* The task
Omit the pictures found among the records and print everything else exactly as it stands.

^^^^

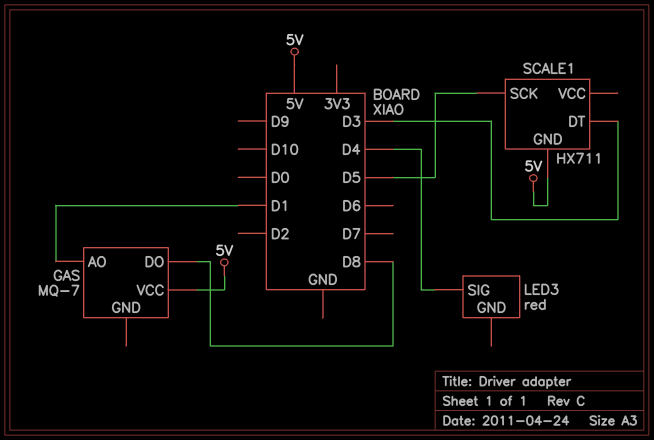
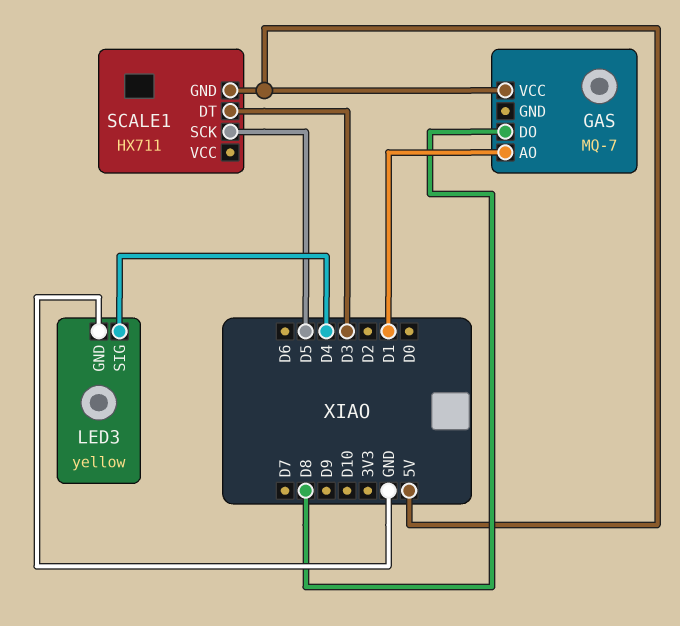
LED3: red -> yellow
LED3 pin GND: none -> GND

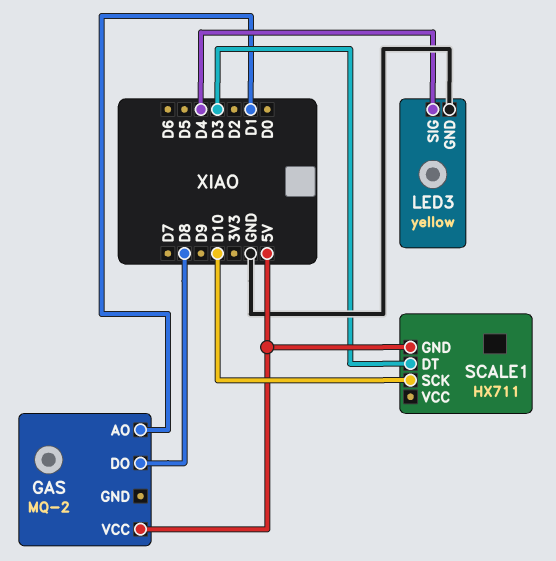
GAS: MQ-7 -> MQ-2
SCALE1 pin SCK: D5 -> D10

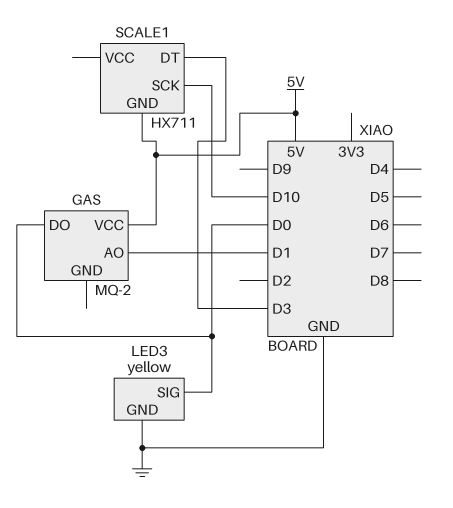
GAS pin DO: D8 -> D0
LED3 pin SIG: D4 -> D0

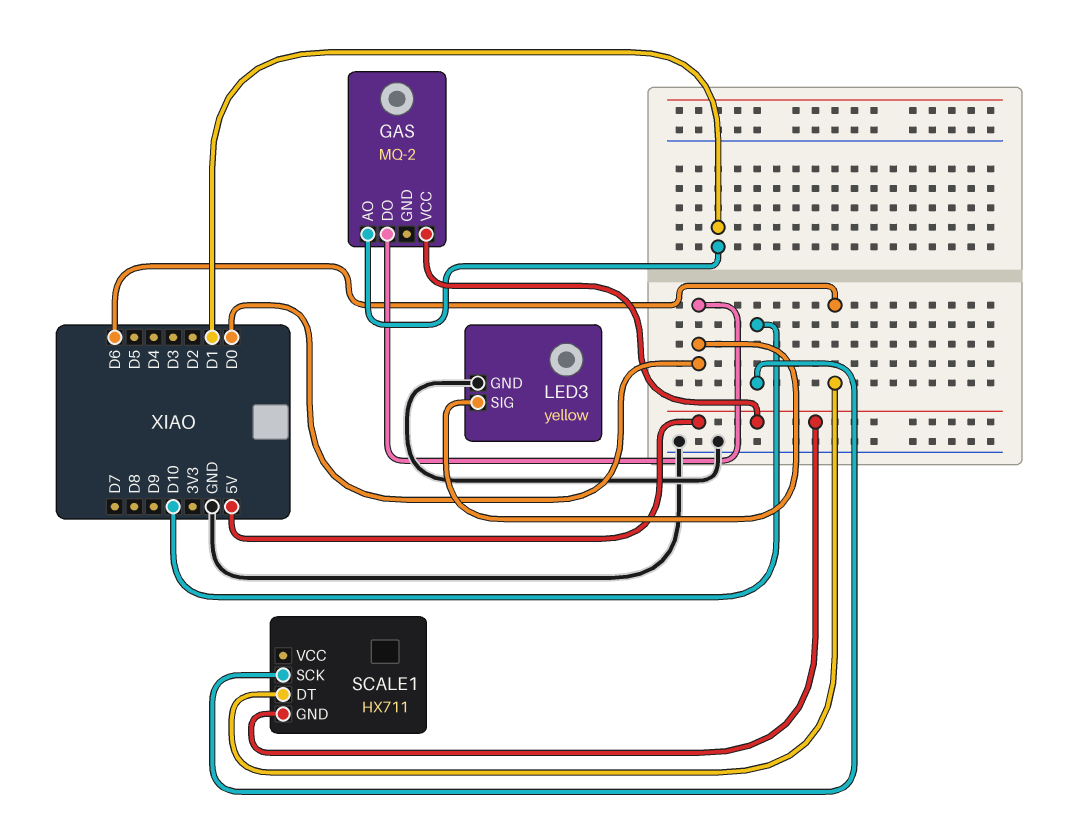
SCALE1 pin DT: D3 -> D6

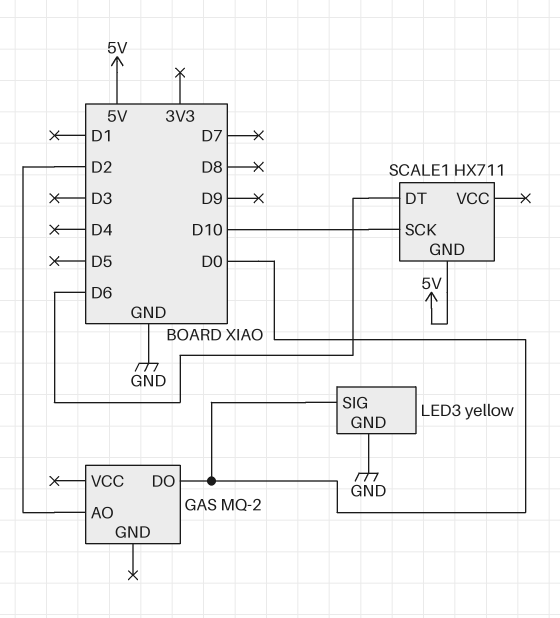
GAS pin AO: D1 -> D2
GAS pin VCC: 5V -> none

^^^^

* Written solution
LED3: red -> yellow
LED3 pin GND: none -> GND

GAS: MQ-7 -> MQ-2
SCALE1 pin SCK: D5 -> D10

GAS pin DO: D8 -> D0
LED3 pin SIG: D4 -> D0

SCALE1 pin DT: D3 -> D6

GAS pin AO: D1 -> D2
GAS pin VCC: 5V -> none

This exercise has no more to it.